## Task to complete
An exact copy of every record is needed, with the pictures left out.

Geometric shape edit sequences:
|---|

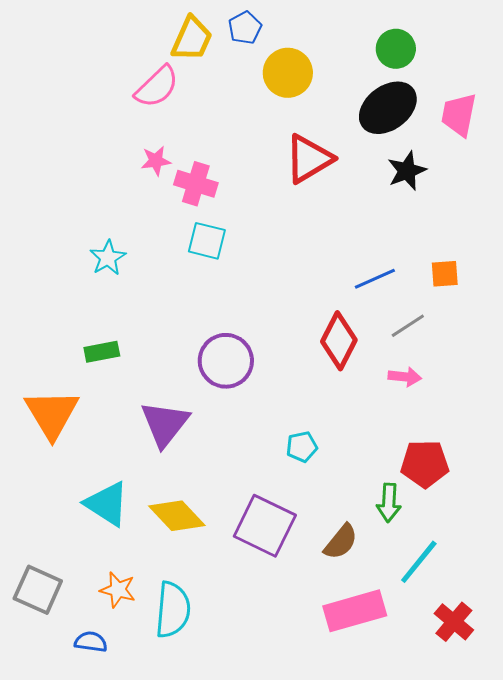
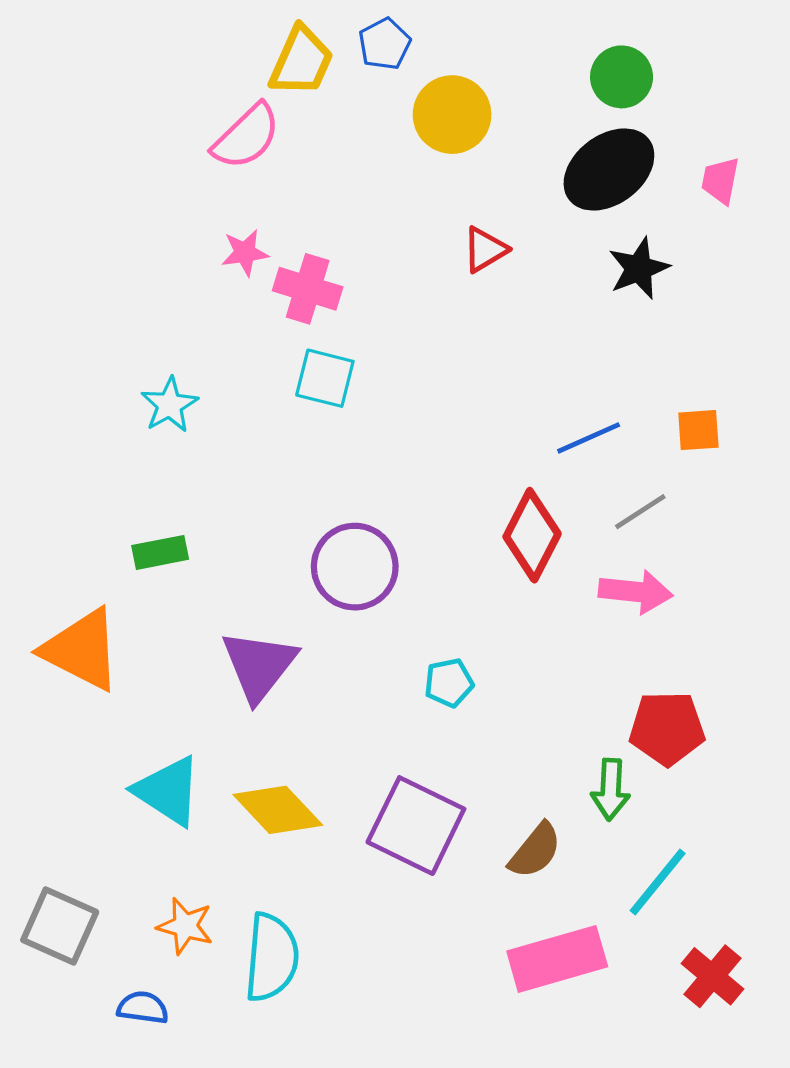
pink trapezoid: (459, 115) -> (720, 180), size x0.7
red triangle: (309, 159) -> (485, 250), size x0.6
pink arrow: (405, 377) -> (636, 592), size x1.4
orange triangle: (52, 414) -> (82, 650), turned -32
cyan pentagon: (302, 447) -> (449, 683), moved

|---|

## Task response
pink trapezoid: (459, 115) -> (720, 180), size x0.7
red triangle: (309, 159) -> (485, 250), size x0.6
pink arrow: (405, 377) -> (636, 592), size x1.4
orange triangle: (52, 414) -> (82, 650), turned -32
cyan pentagon: (302, 447) -> (449, 683), moved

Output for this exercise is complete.